#### [INSTRUCTIONS FOR THE TASK]
Scan the records for "left". Report each line that includes it.

#### [SOURCE MATERIAL]
+--

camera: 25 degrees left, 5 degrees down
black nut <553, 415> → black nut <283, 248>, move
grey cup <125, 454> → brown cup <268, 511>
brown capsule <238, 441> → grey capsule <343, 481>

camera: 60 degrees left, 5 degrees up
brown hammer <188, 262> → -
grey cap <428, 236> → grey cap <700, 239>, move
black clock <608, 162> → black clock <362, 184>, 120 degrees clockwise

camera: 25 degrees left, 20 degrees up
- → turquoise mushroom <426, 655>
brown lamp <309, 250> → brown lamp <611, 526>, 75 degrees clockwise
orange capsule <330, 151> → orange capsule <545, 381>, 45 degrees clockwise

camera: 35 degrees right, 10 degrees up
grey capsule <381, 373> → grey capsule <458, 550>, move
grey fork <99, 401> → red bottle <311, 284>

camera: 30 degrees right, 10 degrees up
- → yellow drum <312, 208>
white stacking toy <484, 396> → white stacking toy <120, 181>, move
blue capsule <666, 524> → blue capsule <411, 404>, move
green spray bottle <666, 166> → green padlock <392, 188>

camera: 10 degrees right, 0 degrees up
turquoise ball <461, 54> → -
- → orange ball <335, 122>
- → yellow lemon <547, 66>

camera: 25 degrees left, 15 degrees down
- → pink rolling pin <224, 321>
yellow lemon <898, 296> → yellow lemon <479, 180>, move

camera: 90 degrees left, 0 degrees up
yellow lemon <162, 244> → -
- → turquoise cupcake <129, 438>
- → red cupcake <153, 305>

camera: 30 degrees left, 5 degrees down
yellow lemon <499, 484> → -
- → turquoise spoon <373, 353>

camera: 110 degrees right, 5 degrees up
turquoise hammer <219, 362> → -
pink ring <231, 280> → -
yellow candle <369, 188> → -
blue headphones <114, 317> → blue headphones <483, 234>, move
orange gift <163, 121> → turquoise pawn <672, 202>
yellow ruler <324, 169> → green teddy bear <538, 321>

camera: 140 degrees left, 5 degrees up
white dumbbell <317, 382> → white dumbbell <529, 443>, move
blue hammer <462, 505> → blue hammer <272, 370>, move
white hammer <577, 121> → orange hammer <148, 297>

+--

#### [YOUR RESPONSE]
camera: 25 degrees left, 5 degrees down
camera: 60 degrees left, 5 degrees up
camera: 25 degrees left, 20 degrees up
camera: 25 degrees left, 15 degrees down
camera: 90 degrees left, 0 degrees up
camera: 30 degrees left, 5 degrees down
camera: 140 degrees left, 5 degrees up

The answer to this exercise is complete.